Task item
Starting at the line that holds "C4: 22pF (GND, XI) -> 22pF (GND, VS)", copy every line exactly through the end of the data, and no others.
========================================
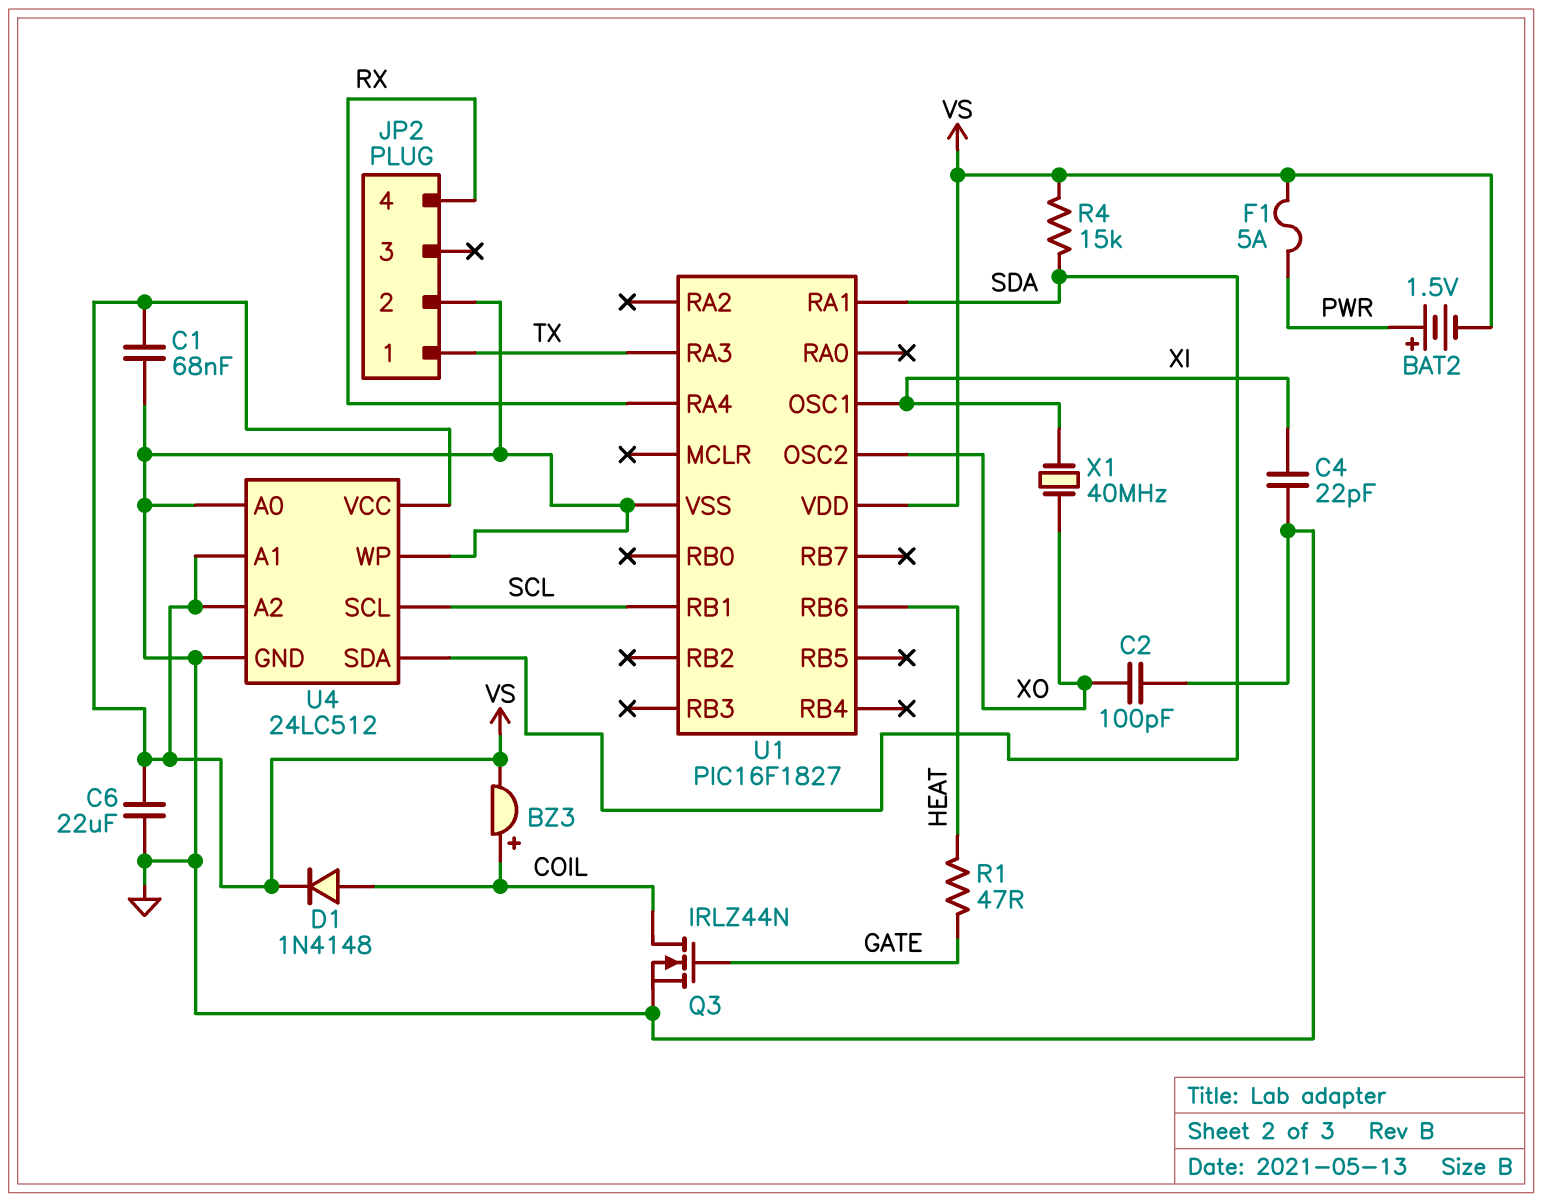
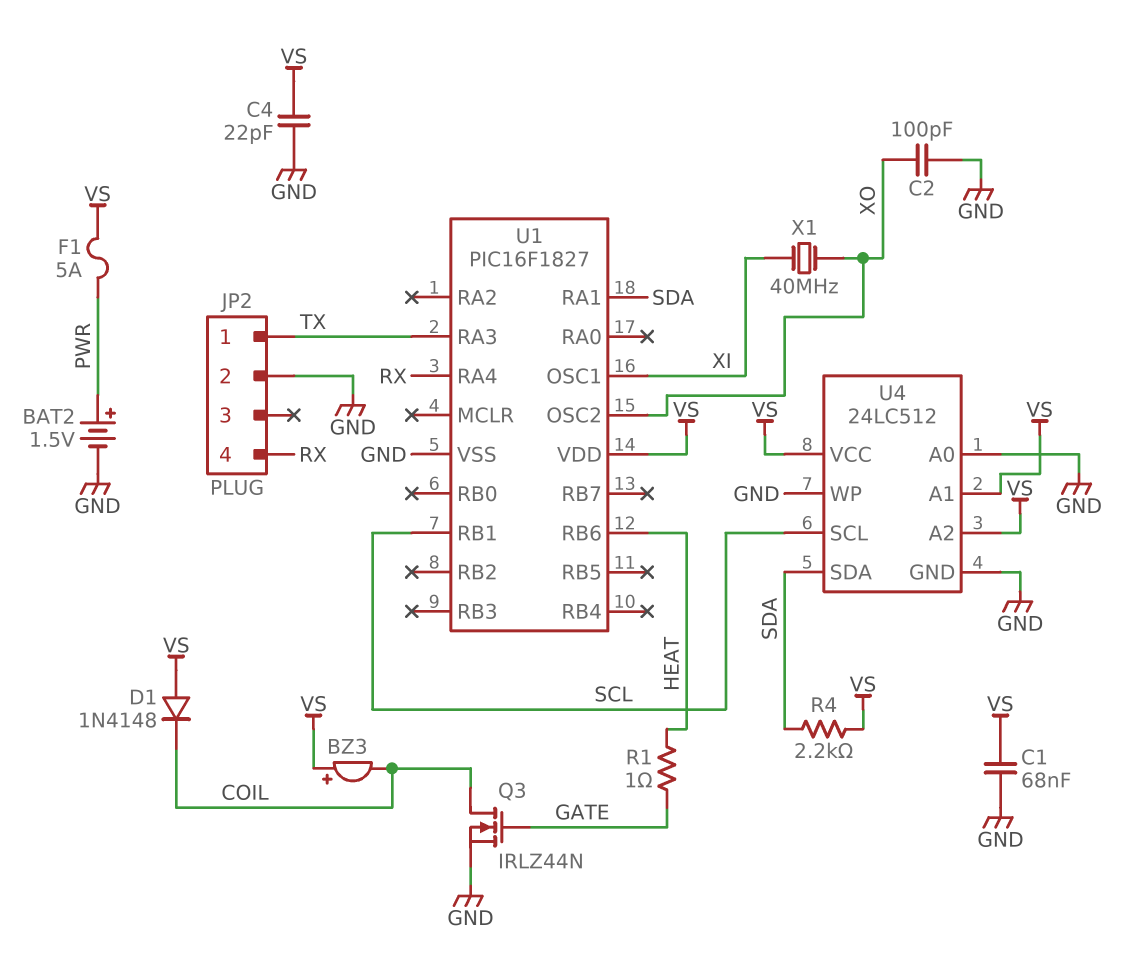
BAT2: 1.5V (plus PWR, minus VS) -> 1.5V (plus PWR, minus GND)
BZ3: buzzer (plus COIL, minus VS) -> buzzer (plus VS, minus COIL)
C4: 22pF (GND, XI) -> 22pF (GND, VS)
C6: 22uF (GND, VS) -> none
D1: diode 1N4148 (A COIL, K VS) -> diode 1N4148 (A VS, K COIL)
R1: 47 (GATE, HEAT) -> 1 (GATE, HEAT)
R4: 15k (SDA, VS) -> 2.2k (SDA, VS)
========================================
Output for this exercise
C4: 22pF (GND, XI) -> 22pF (GND, VS)
C6: 22uF (GND, VS) -> none
D1: diode 1N4148 (A COIL, K VS) -> diode 1N4148 (A VS, K COIL)
R1: 47 (GATE, HEAT) -> 1 (GATE, HEAT)
R4: 15k (SDA, VS) -> 2.2k (SDA, VS)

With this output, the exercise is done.